Exercise
Having located "R105: 2.2k (U101/PB2, VDD) -> 2.2k (SDA, VDD)", write out its line and the remaining lines of the material exactly, the last one included, but not the pictures.

Records supplied Start Marker

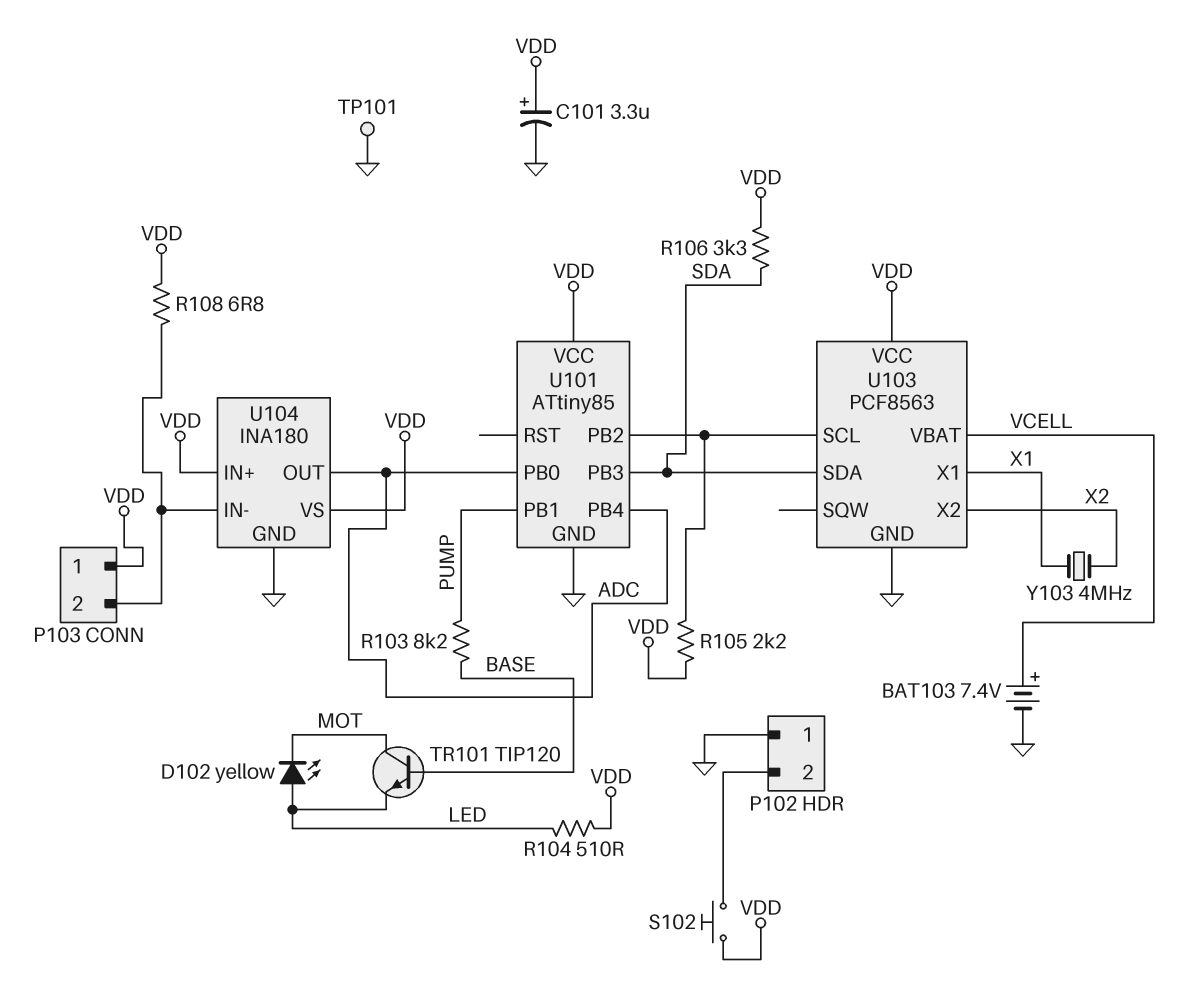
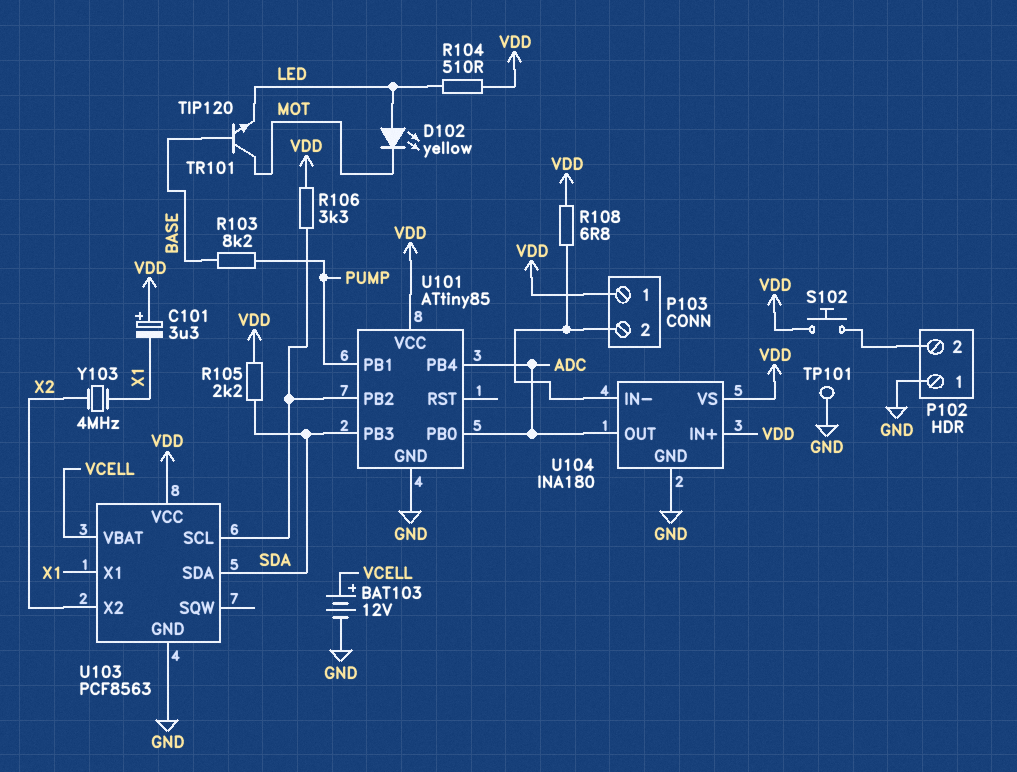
BAT103: 7.4V (plus VCELL, minus GND) -> 12V (plus VCELL, minus GND)
C101: 3.3uF (plus VDD, minus GND) -> 3.3uF (plus VDD, minus X1)
R105: 2.2k (U101/PB2, VDD) -> 2.2k (SDA, VDD)
R106: 3.3k (SDA, VDD) -> 3.3k (U101/PB2, VDD)

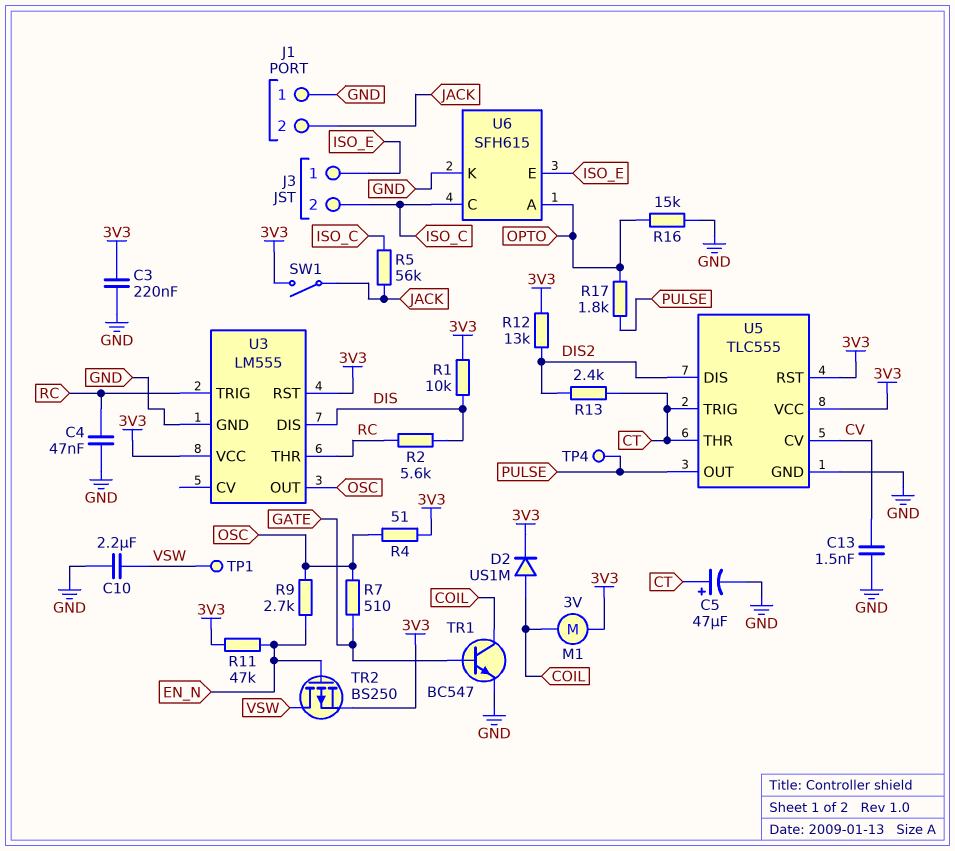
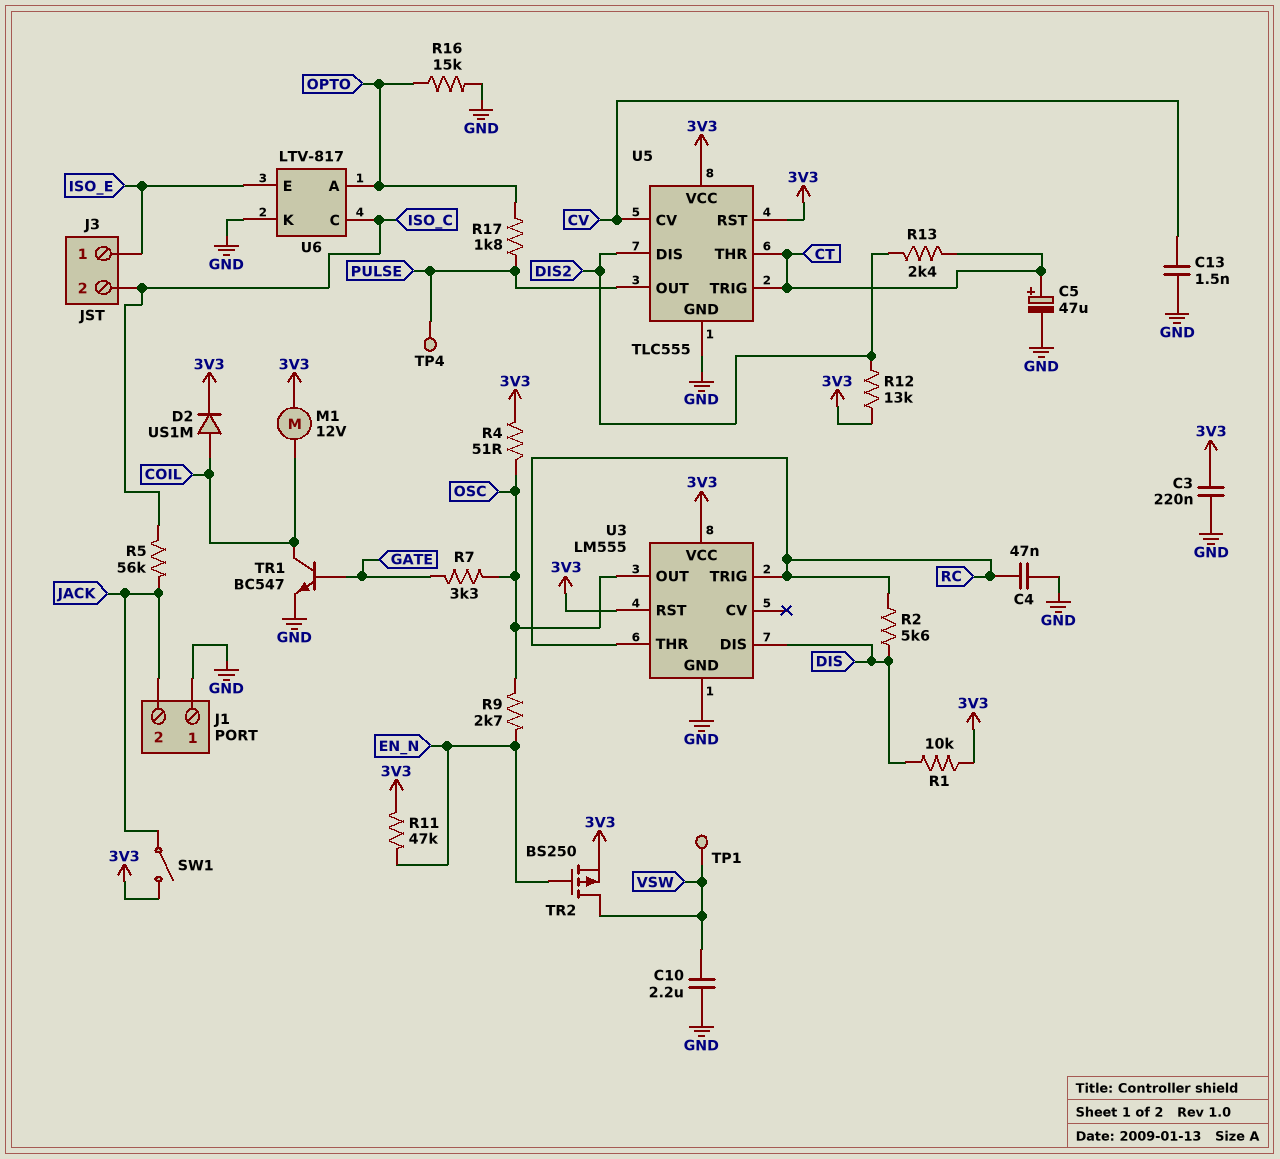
M1: motor 3V (3V3, COIL) -> motor 12V (3V3, COIL)
R7: 510 (GATE, OSC) -> 3.3k (GATE, OSC)
U6: SFH615 -> LTV-817

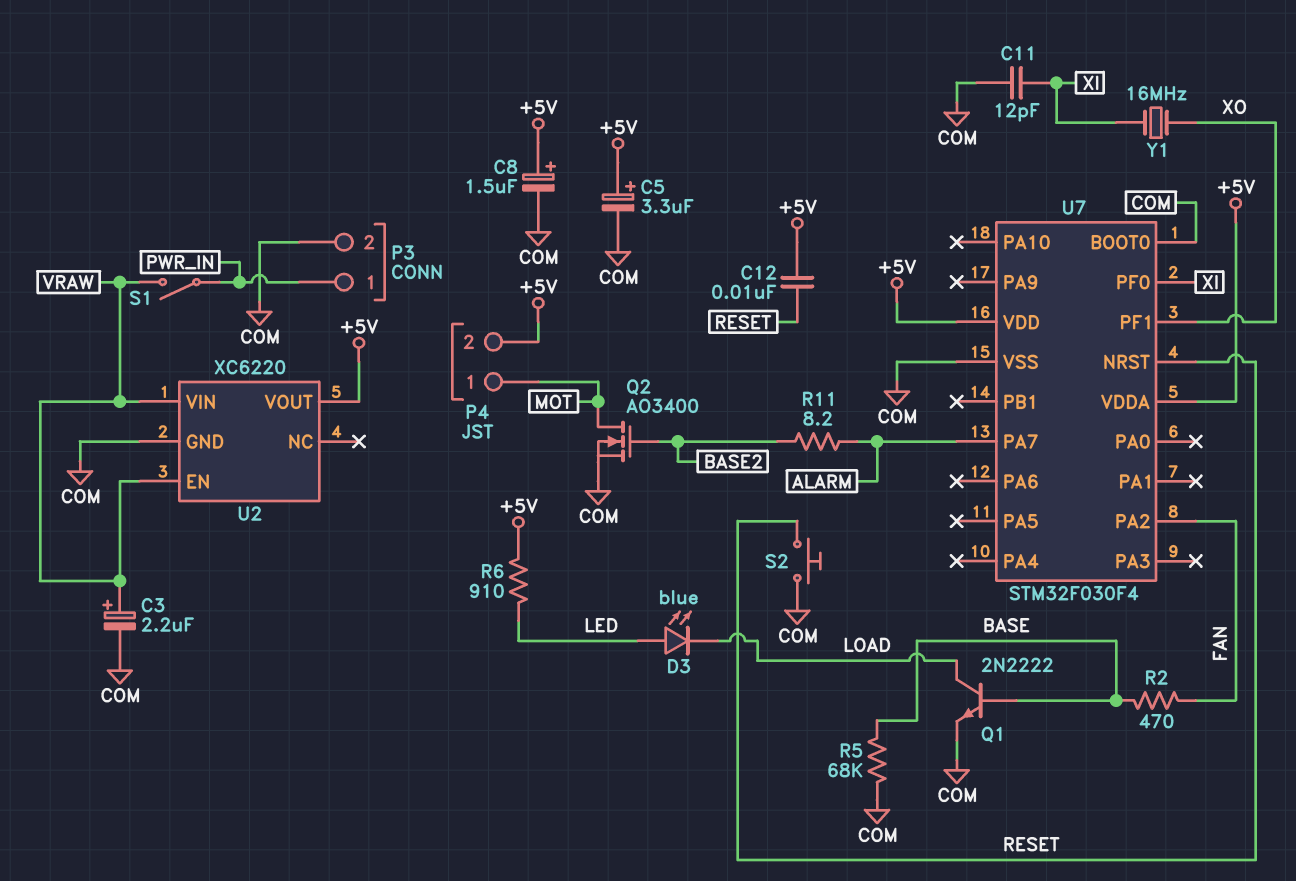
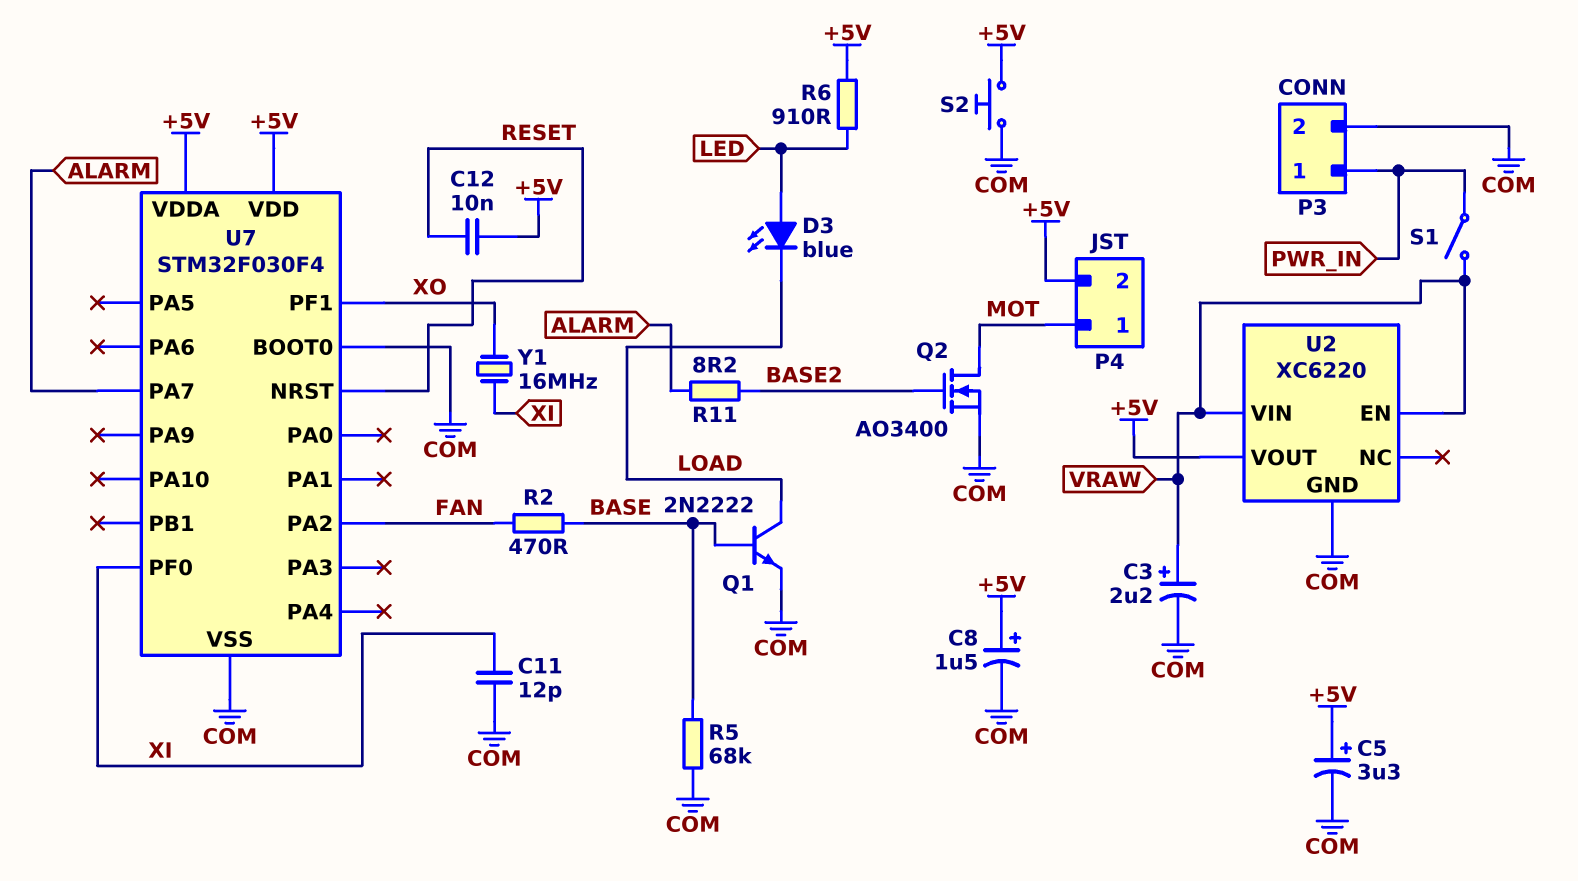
S2: button (COM, RESET) -> button (+5V, COM)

Records supplied End Marker

Response to this task
R105: 2.2k (U101/PB2, VDD) -> 2.2k (SDA, VDD)
R106: 3.3k (SDA, VDD) -> 3.3k (U101/PB2, VDD)

M1: motor 3V (3V3, COIL) -> motor 12V (3V3, COIL)
R7: 510 (GATE, OSC) -> 3.3k (GATE, OSC)
U6: SFH615 -> LTV-817

S2: button (COM, RESET) -> button (+5V, COM)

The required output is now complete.